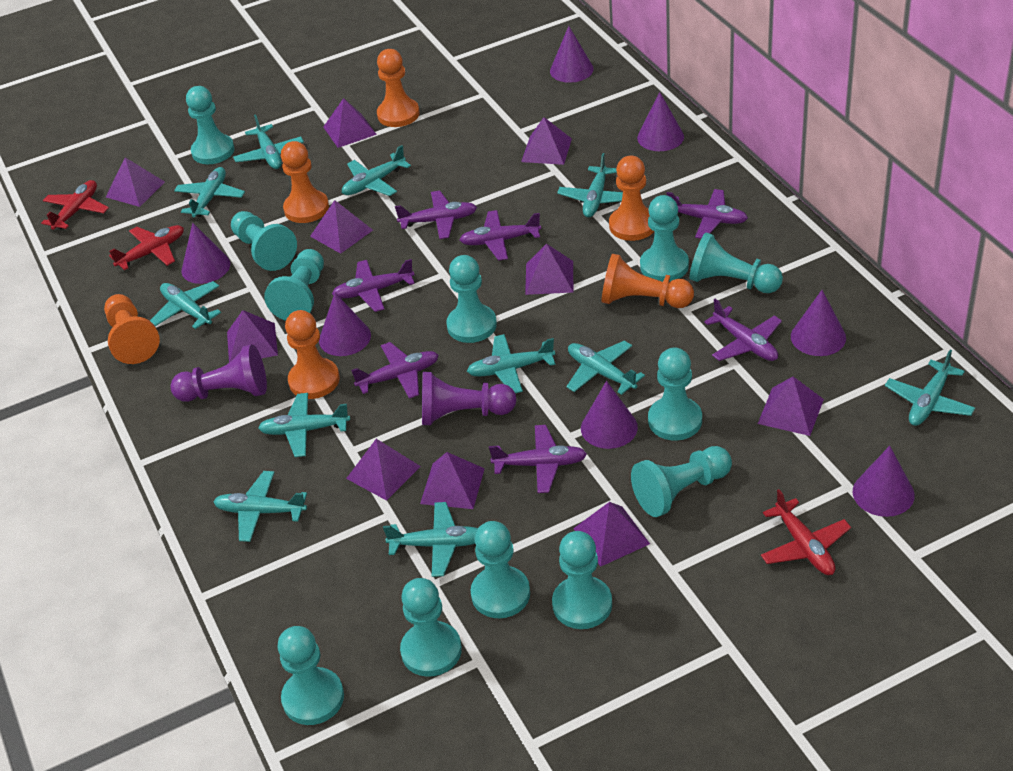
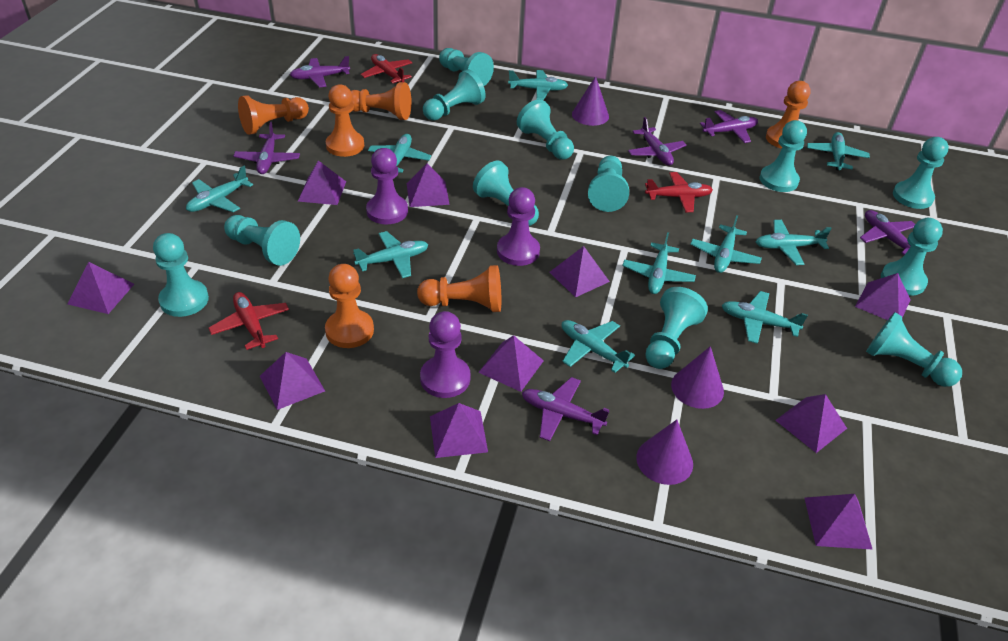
purple cone: [181,223,230,284] [319,293,371,356] [550,26,594,83] [581,381,638,449] [637,92,684,151] [791,290,846,356] [853,446,915,517] = 7 -> [572,76,609,126] [636,420,693,485] [671,346,724,409] = 3
purple pawn: [170,344,267,402] [422,372,517,425] = 2 -> [366,148,408,224] [420,311,470,398] [497,187,540,266] = 3
purple plane: [332,259,415,312] [351,342,439,399] [395,191,477,239] [460,210,541,261] [489,425,587,493] [667,189,748,238] [704,299,782,361] = 7 -> [234,122,300,174] [290,56,350,87] [522,377,609,441] [628,117,686,166] [700,110,758,143] [860,210,915,255] = 6
turquoise plane: [150,281,221,329] [174,167,245,217] [213,471,307,542] [233,114,304,169] [258,393,350,457] [342,145,411,196] [383,502,478,577] [467,334,555,393] [557,153,623,217] [566,341,645,395] [885,350,975,426] = 11 -> [186,166,253,212] [353,231,428,278] [368,134,431,173] [508,70,568,100] [562,320,635,373] [622,232,696,294] [690,215,762,273] [722,291,808,344] [756,220,832,265] [807,132,870,170] = 10

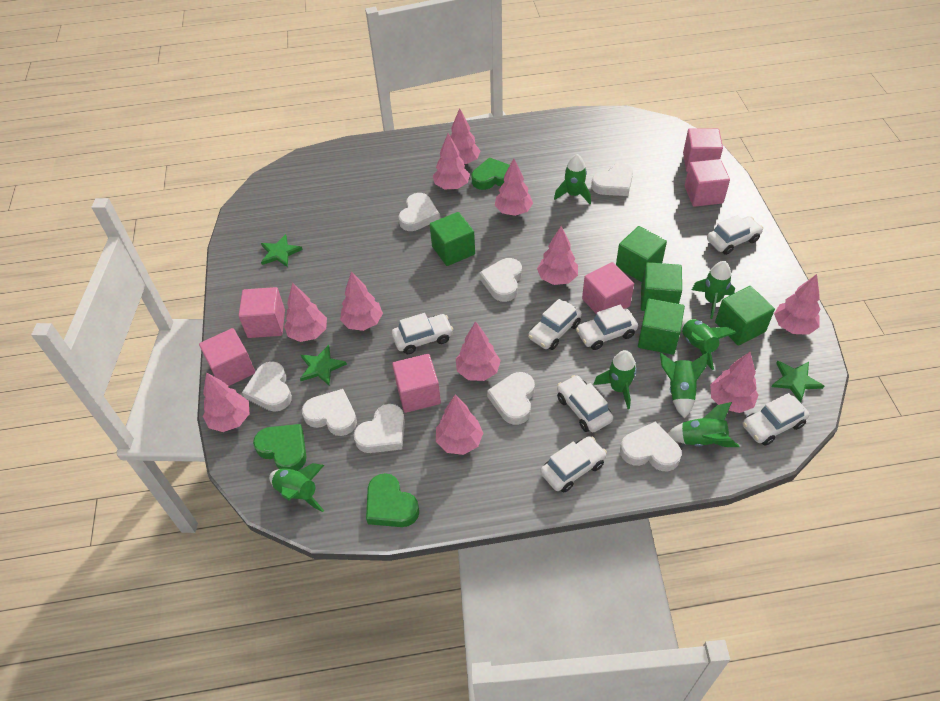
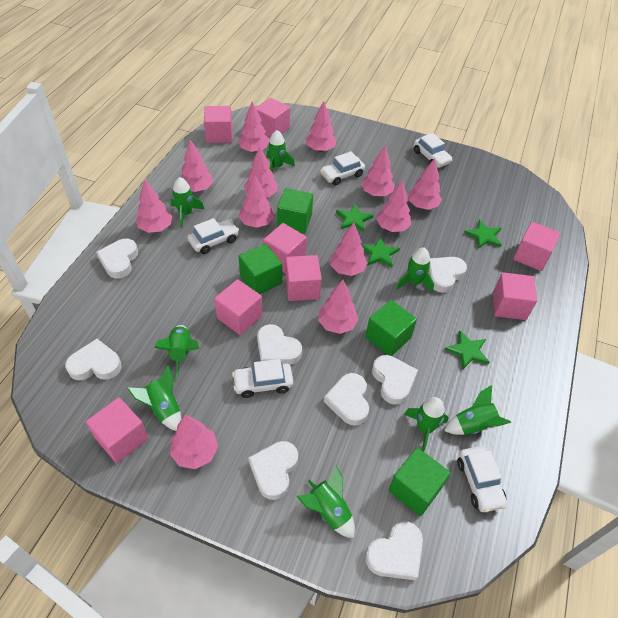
green cube: [430,212,475,266] [616,226,667,282] [638,299,685,355] [641,262,682,311] [715,286,775,346] = 5 -> [239,244,282,294] [277,188,313,234] [365,300,417,356] [389,448,451,516] = 4
green heart: [253,424,306,471] [366,473,419,527] [472,157,510,190] = 3 -> none = 0
green rocket: [269,463,324,512] [554,154,591,204] [593,350,637,409] [660,353,708,418] [668,402,739,447] [681,319,736,370] [692,261,735,319] = 7 -> [127,365,181,431] [154,325,199,378] [171,177,205,228] [267,130,295,172] [297,466,355,538] [396,248,434,293] [404,397,449,452] [444,385,511,435] = 8
green star: [261,234,303,267] [300,345,347,385] [771,361,824,403] = 3 -> [336,204,373,232] [361,237,400,267] [445,330,489,369] [464,220,502,249] = 4
pink cube: [199,328,255,386] [239,287,285,338] [392,354,441,413] [582,262,634,314] [683,129,723,172] [685,159,730,207] = 6 -> [86,397,148,463] [204,106,232,143] [214,279,263,335] [256,98,290,137] [263,223,307,273] [285,255,322,301] [493,272,537,320] [513,222,560,271] = 8
pink tree: [203,372,249,432] [284,282,327,342] [340,271,383,331] [433,133,470,189] [436,395,483,455] [450,108,480,164] [456,321,501,381] [495,158,533,216] [537,226,578,285] [710,352,759,413] [774,274,821,335] = 11 -> [136,179,172,233] [170,414,218,469] [181,140,213,192] [238,102,269,153] [239,175,274,228] [244,147,278,198] [306,101,337,152] [318,279,358,334] [330,222,368,276] [361,146,395,196] [376,180,411,232] [408,158,442,210] = 12
white car: [392,313,453,354] [528,299,582,350] [540,436,607,492] [557,375,613,432] [576,305,638,350] [707,215,763,255] [743,393,809,446] = 7 -> [188,218,239,254] [232,359,293,398] [320,151,365,186] [414,133,452,168] [457,446,507,512] = 5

* Directions for this task: Copy the listing above word for word. Do not include the pictures.

* Output of the exercise:
purple cone: [181,223,230,284] [319,293,371,356] [550,26,594,83] [581,381,638,449] [637,92,684,151] [791,290,846,356] [853,446,915,517] = 7 -> [572,76,609,126] [636,420,693,485] [671,346,724,409] = 3
purple pawn: [170,344,267,402] [422,372,517,425] = 2 -> [366,148,408,224] [420,311,470,398] [497,187,540,266] = 3
purple plane: [332,259,415,312] [351,342,439,399] [395,191,477,239] [460,210,541,261] [489,425,587,493] [667,189,748,238] [704,299,782,361] = 7 -> [234,122,300,174] [290,56,350,87] [522,377,609,441] [628,117,686,166] [700,110,758,143] [860,210,915,255] = 6
turquoise plane: [150,281,221,329] [174,167,245,217] [213,471,307,542] [233,114,304,169] [258,393,350,457] [342,145,411,196] [383,502,478,577] [467,334,555,393] [557,153,623,217] [566,341,645,395] [885,350,975,426] = 11 -> [186,166,253,212] [353,231,428,278] [368,134,431,173] [508,70,568,100] [562,320,635,373] [622,232,696,294] [690,215,762,273] [722,291,808,344] [756,220,832,265] [807,132,870,170] = 10

green cube: [430,212,475,266] [616,226,667,282] [638,299,685,355] [641,262,682,311] [715,286,775,346] = 5 -> [239,244,282,294] [277,188,313,234] [365,300,417,356] [389,448,451,516] = 4
green heart: [253,424,306,471] [366,473,419,527] [472,157,510,190] = 3 -> none = 0
green rocket: [269,463,324,512] [554,154,591,204] [593,350,637,409] [660,353,708,418] [668,402,739,447] [681,319,736,370] [692,261,735,319] = 7 -> [127,365,181,431] [154,325,199,378] [171,177,205,228] [267,130,295,172] [297,466,355,538] [396,248,434,293] [404,397,449,452] [444,385,511,435] = 8
green star: [261,234,303,267] [300,345,347,385] [771,361,824,403] = 3 -> [336,204,373,232] [361,237,400,267] [445,330,489,369] [464,220,502,249] = 4
pink cube: [199,328,255,386] [239,287,285,338] [392,354,441,413] [582,262,634,314] [683,129,723,172] [685,159,730,207] = 6 -> [86,397,148,463] [204,106,232,143] [214,279,263,335] [256,98,290,137] [263,223,307,273] [285,255,322,301] [493,272,537,320] [513,222,560,271] = 8
pink tree: [203,372,249,432] [284,282,327,342] [340,271,383,331] [433,133,470,189] [436,395,483,455] [450,108,480,164] [456,321,501,381] [495,158,533,216] [537,226,578,285] [710,352,759,413] [774,274,821,335] = 11 -> [136,179,172,233] [170,414,218,469] [181,140,213,192] [238,102,269,153] [239,175,274,228] [244,147,278,198] [306,101,337,152] [318,279,358,334] [330,222,368,276] [361,146,395,196] [376,180,411,232] [408,158,442,210] = 12
white car: [392,313,453,354] [528,299,582,350] [540,436,607,492] [557,375,613,432] [576,305,638,350] [707,215,763,255] [743,393,809,446] = 7 -> [188,218,239,254] [232,359,293,398] [320,151,365,186] [414,133,452,168] [457,446,507,512] = 5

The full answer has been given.